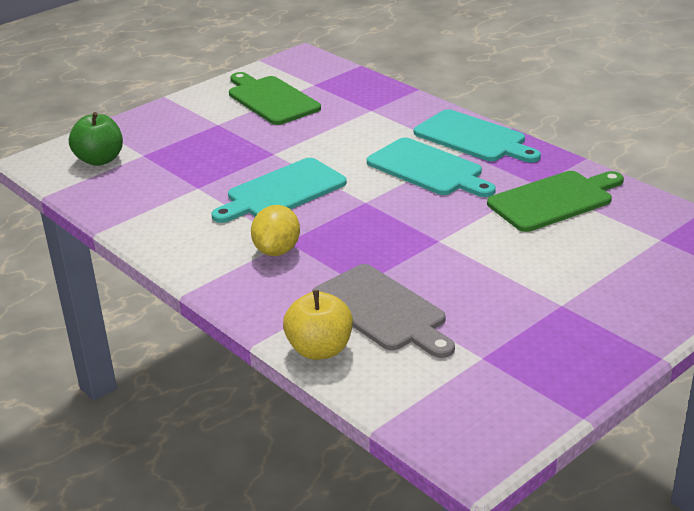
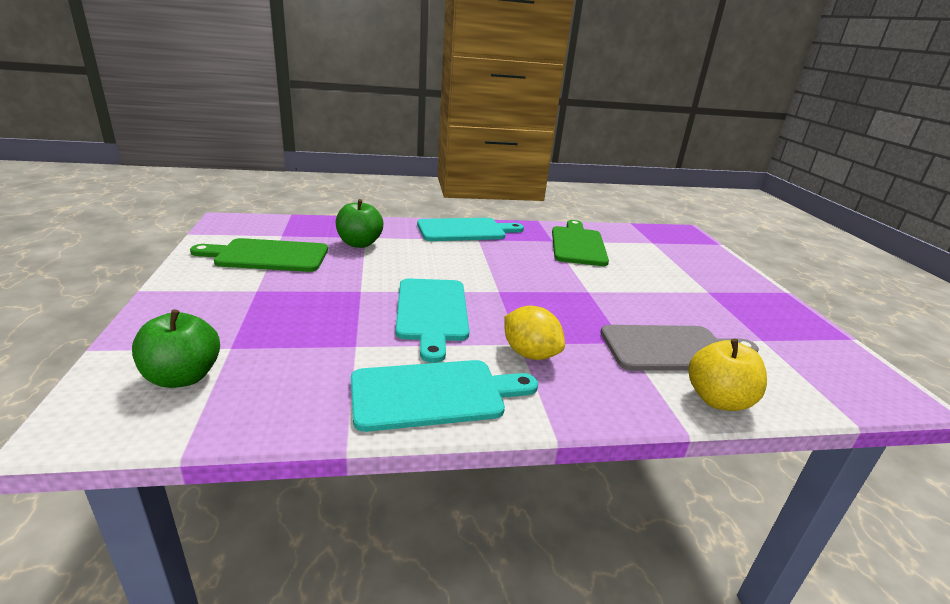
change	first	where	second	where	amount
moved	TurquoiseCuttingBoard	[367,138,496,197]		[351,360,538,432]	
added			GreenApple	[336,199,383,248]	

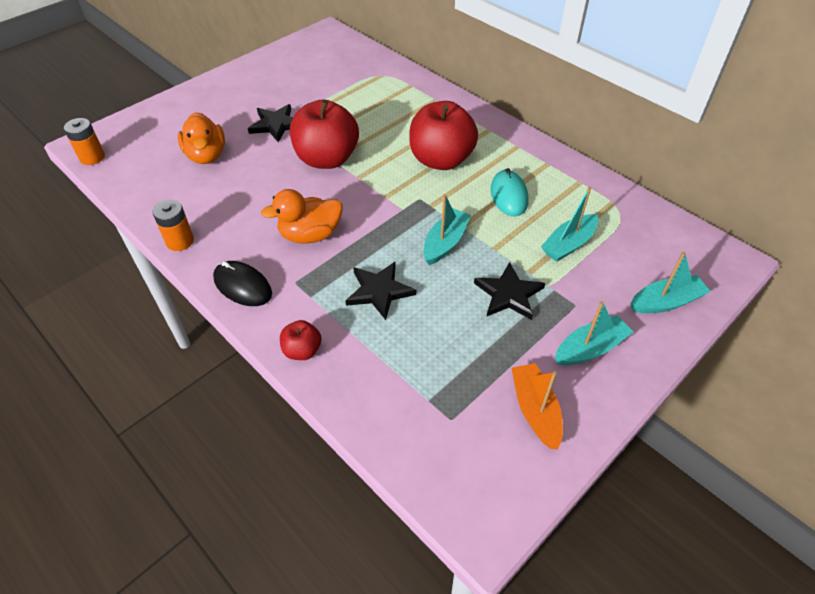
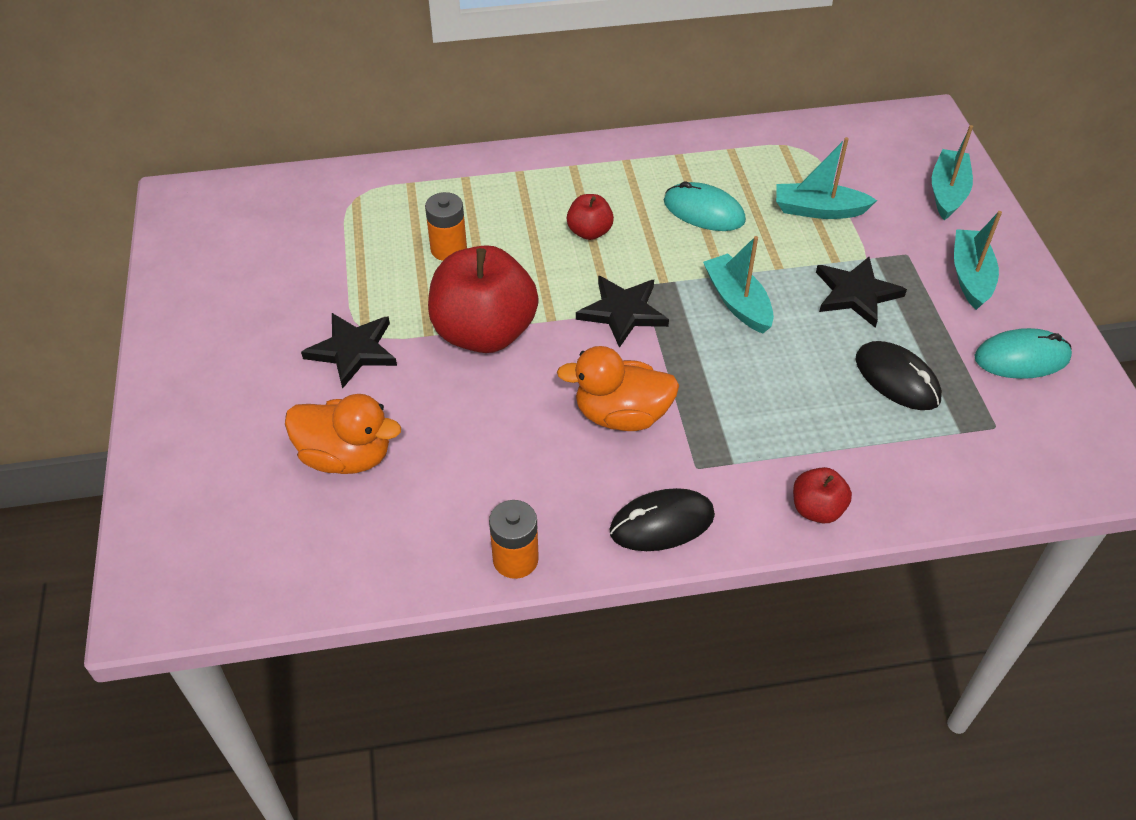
change	first	where	second	where	amount
moved	OrangeBattery	[64,118,105,165]		[425,192,467,261]	
turned	OrangeDuck	[261,189,342,244]		[557,346,679,431]	75 degrees clockwise
moved	BlackStar	[345,262,416,320]		[576,276,669,348]	
resized	RedApple	[409,101,478,170]		[567,194,614,240]	x0.47
replaced	OrangeBoat	[512,363,563,450]	TurquoiseMouse	[975,328,1072,379]	
turned	TurquoiseBoat	[541,187,598,262]		[776,137,877,219]	105 degrees clockwise
added			BlackMouse	[855,341,942,410]	

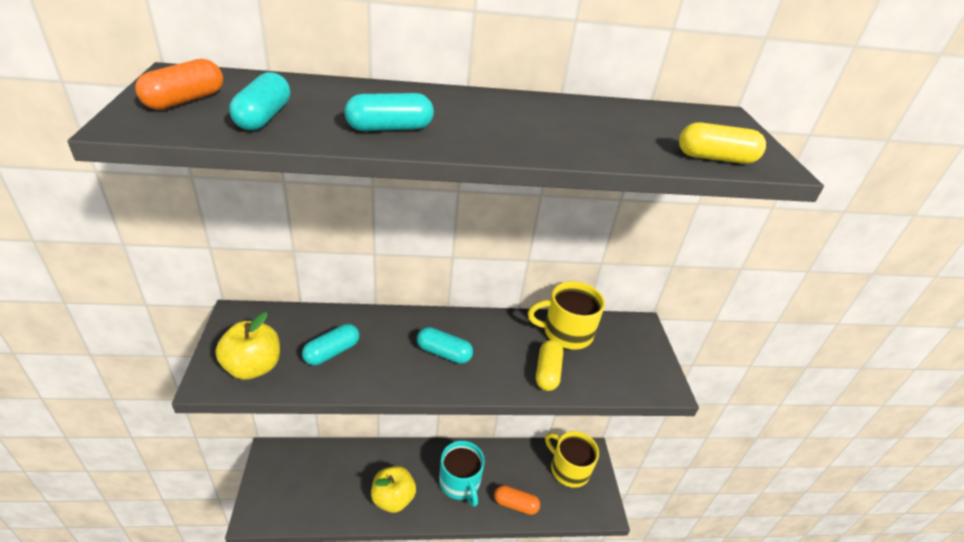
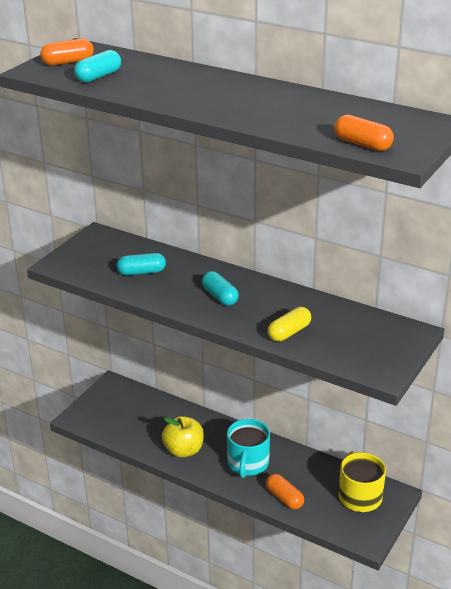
change	first	where	second	where	amount
removed	YellowApple	[215,312,280,380]			
removed	TurquoiseCapsule	[345,93,434,131]			
removed	YellowMug	[528,281,605,350]			
recoloured	YellowCapsule	[679,122,766,164]	OrangeCapsule	[334,115,394,151]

*TASK PROMPT:*
Give the entries again exactly. Pictures stay out.

*EXERCISE OUTPUT:*
change	first	where	second	where	amount
moved	TurquoiseCuttingBoard	[367,138,496,197]		[351,360,538,432]	
added			GreenApple	[336,199,383,248]	

change	first	where	second	where	amount
moved	OrangeBattery	[64,118,105,165]		[425,192,467,261]	
turned	OrangeDuck	[261,189,342,244]		[557,346,679,431]	75 degrees clockwise
moved	BlackStar	[345,262,416,320]		[576,276,669,348]	
resized	RedApple	[409,101,478,170]		[567,194,614,240]	x0.47
replaced	OrangeBoat	[512,363,563,450]	TurquoiseMouse	[975,328,1072,379]	
turned	TurquoiseBoat	[541,187,598,262]		[776,137,877,219]	105 degrees clockwise
added			BlackMouse	[855,341,942,410]	

change	first	where	second	where	amount
removed	YellowApple	[215,312,280,380]			
removed	TurquoiseCapsule	[345,93,434,131]			
removed	YellowMug	[528,281,605,350]			
recoloured	YellowCapsule	[679,122,766,164]	OrangeCapsule	[334,115,394,151]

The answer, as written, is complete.